++++ RECORDS SHOWN

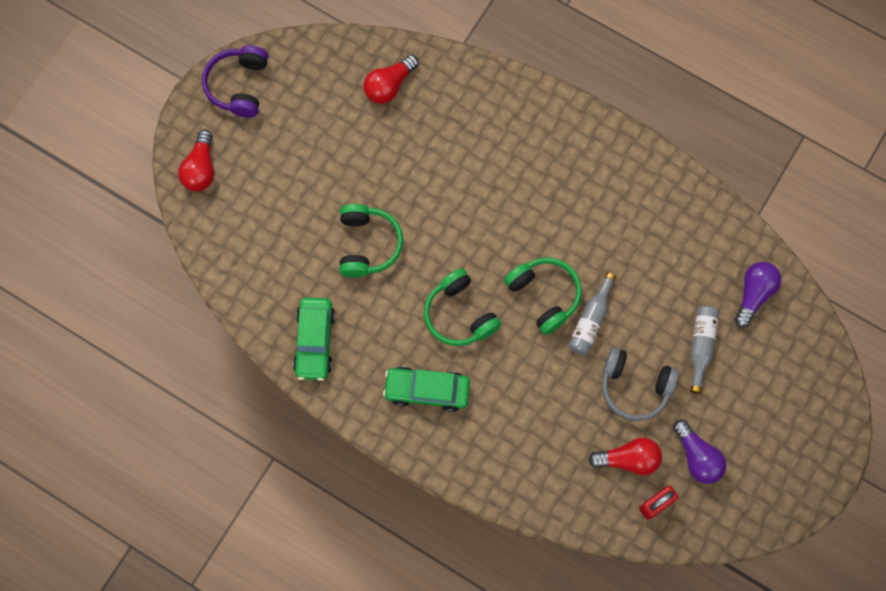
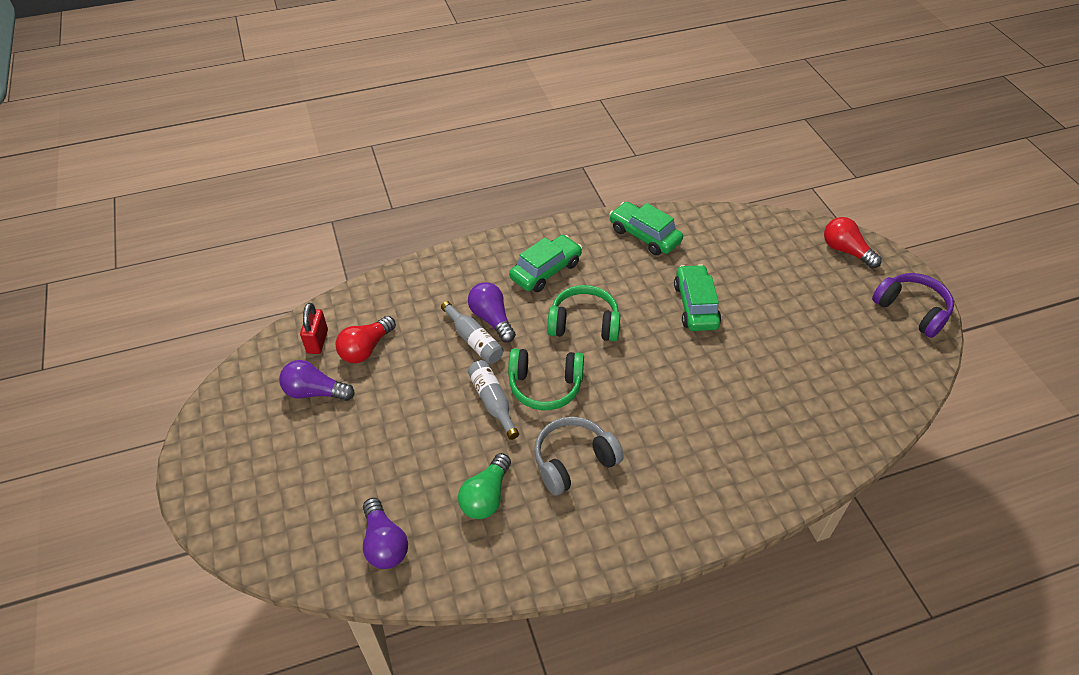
camera: 130 degrees right, 25 degrees down
(367, 244) = (695, 305): green headphones -> green car
(389, 85) = (840, 407): red light bulb -> none
(516, 389) = (492, 319): none -> purple light bulb
(635, 386) = (410, 392): grey headphones -> grey headphones (573, 461)
(666, 260) = (486, 496): none -> green light bulb
(701, 346) = (388, 463): grey bottle -> grey bottle (474, 340)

++++++++

◆ **HOW TO COMPLETE THIS TASK**
With the pictures excluded, the records are to be reproduced exactly.

◆ **RESPONSE AREA**
camera: 130 degrees right, 25 degrees down
(367, 244) = (695, 305): green headphones -> green car
(389, 85) = (840, 407): red light bulb -> none
(516, 389) = (492, 319): none -> purple light bulb
(635, 386) = (410, 392): grey headphones -> grey headphones (573, 461)
(666, 260) = (486, 496): none -> green light bulb
(701, 346) = (388, 463): grey bottle -> grey bottle (474, 340)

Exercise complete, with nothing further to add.